**Exercise description:**
Copy out all the lines of the data precisely, omitting any pictures.

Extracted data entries
========================================

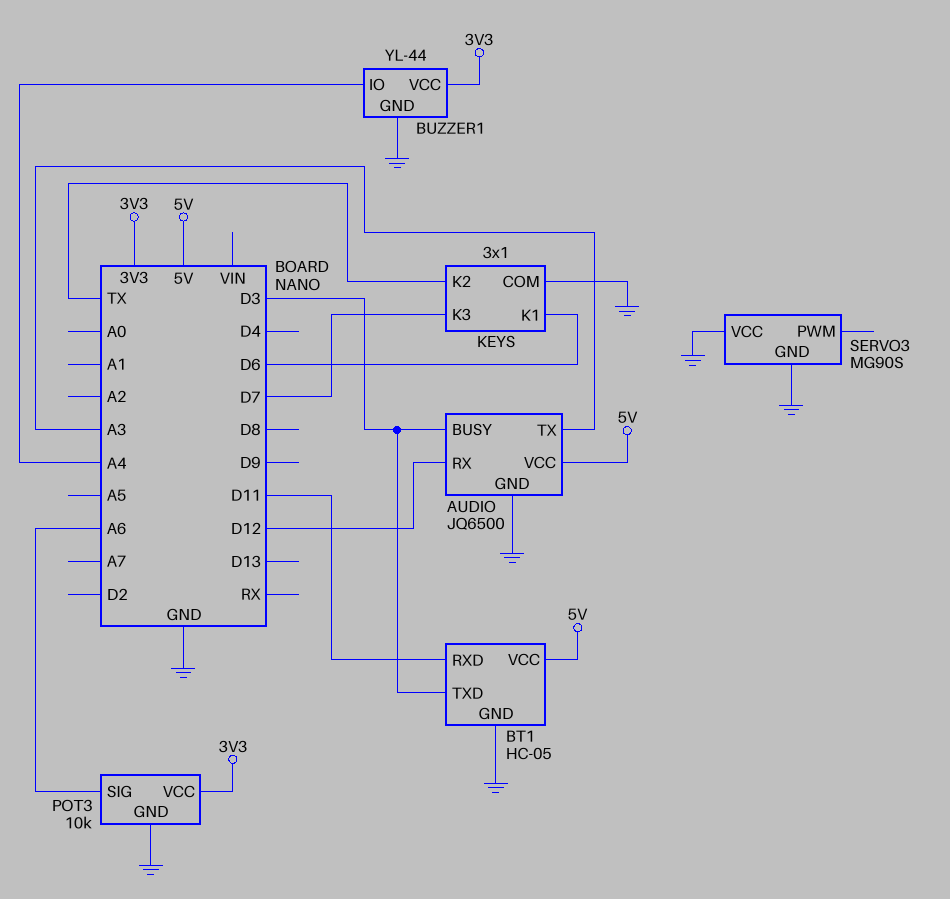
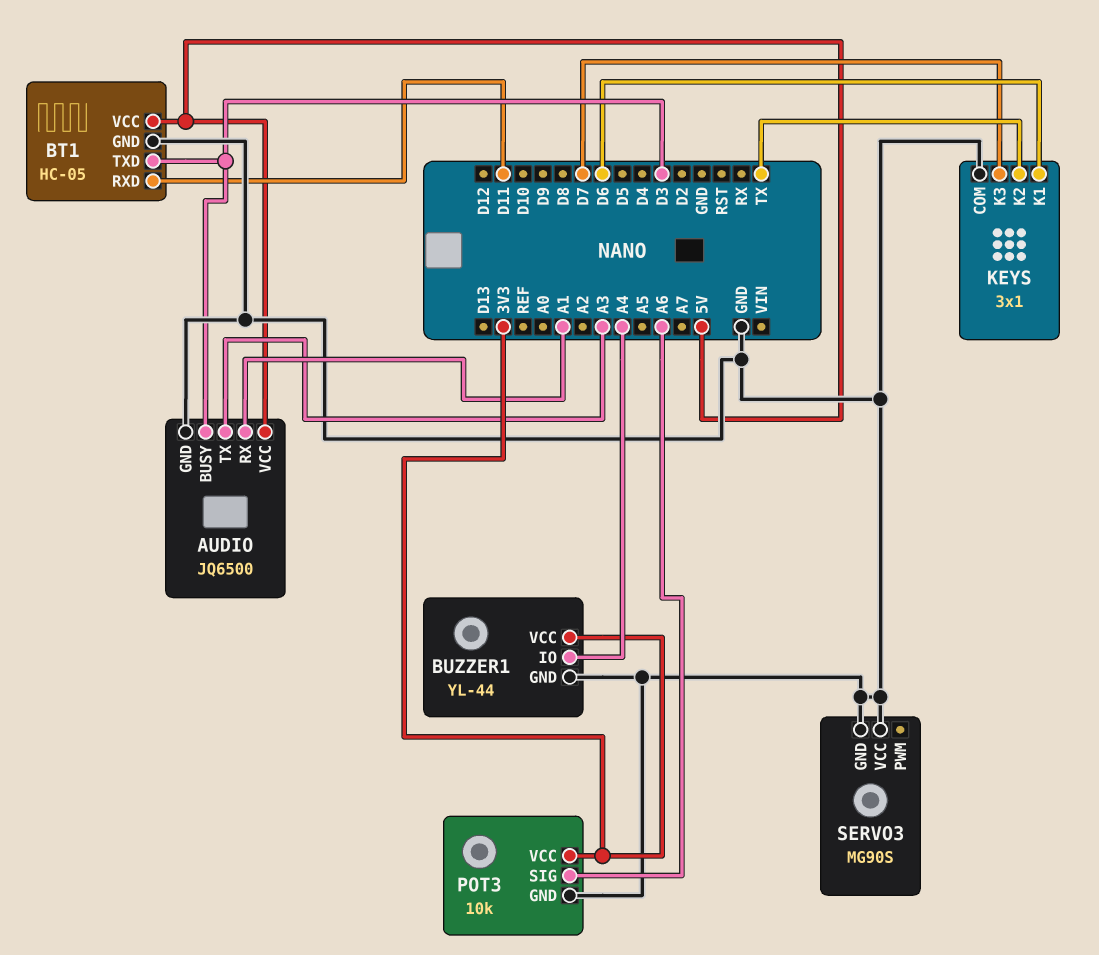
AUDIO pin RX: D12 -> A1

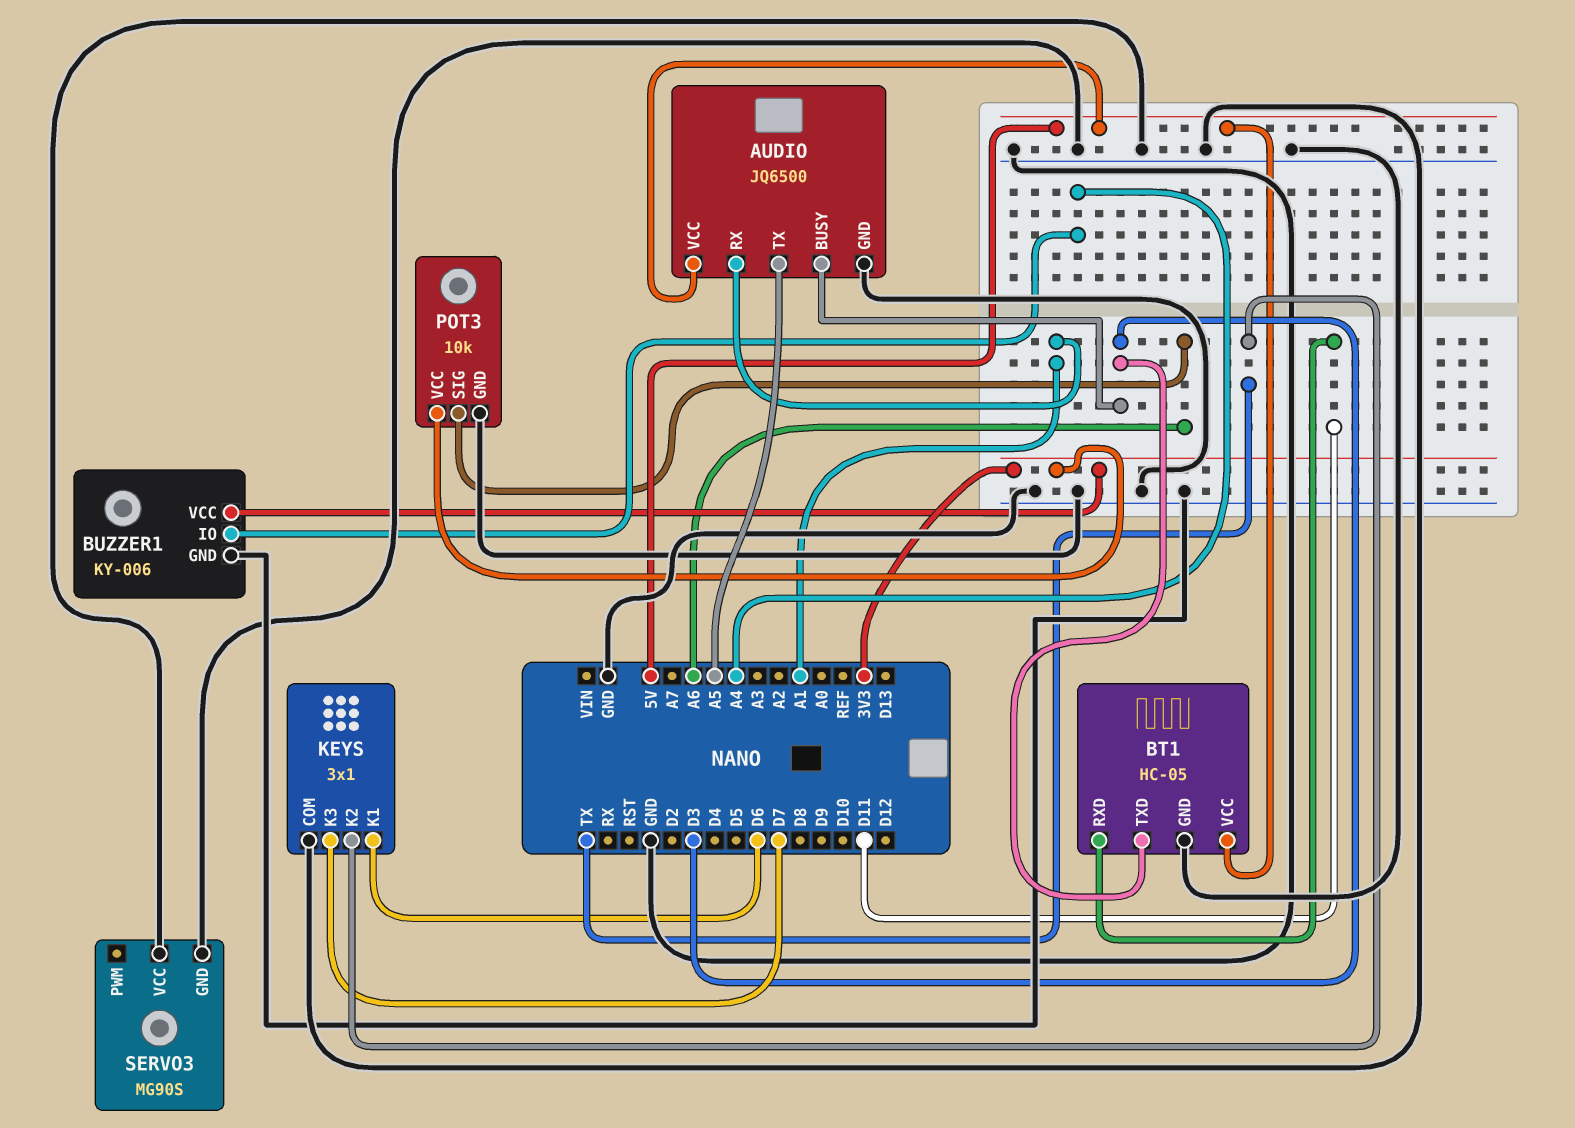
AUDIO pin TX: A3 -> A5
BUZZER1: YL-44 -> KY-006

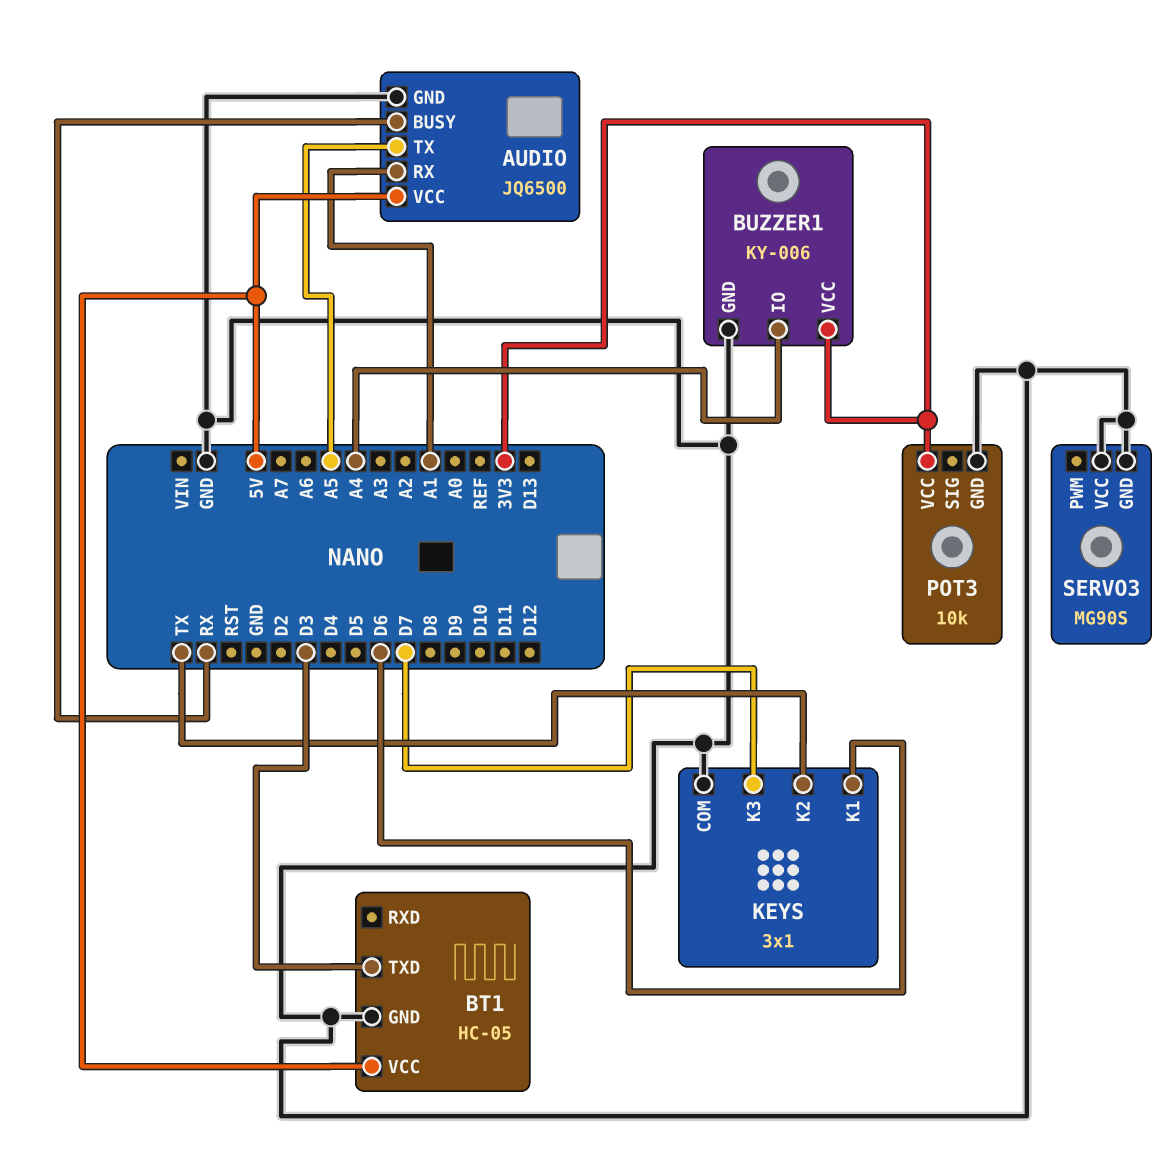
AUDIO pin BUSY: D3 -> RX
BT1 pin RXD: D11 -> none
POT3 pin SIG: A6 -> none

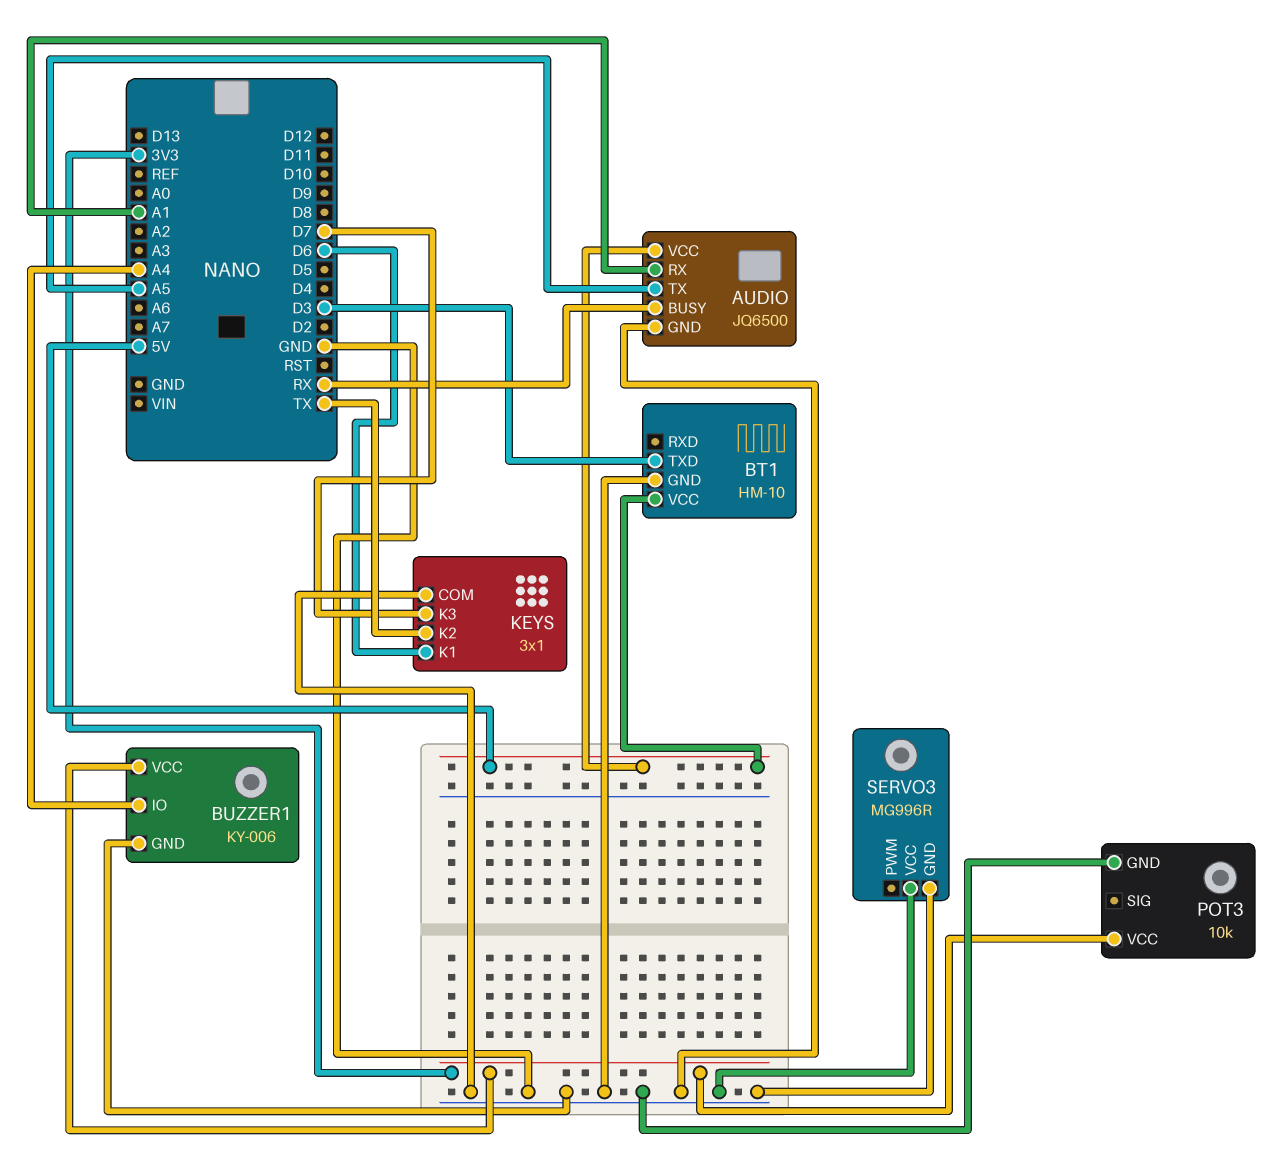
BT1: HC-05 -> HM-10
SERVO3: MG90S -> MG996R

========================================

**Solution to the problem:**
AUDIO pin RX: D12 -> A1

AUDIO pin TX: A3 -> A5
BUZZER1: YL-44 -> KY-006

AUDIO pin BUSY: D3 -> RX
BT1 pin RXD: D11 -> none
POT3 pin SIG: A6 -> none

BT1: HC-05 -> HM-10
SERVO3: MG90S -> MG996R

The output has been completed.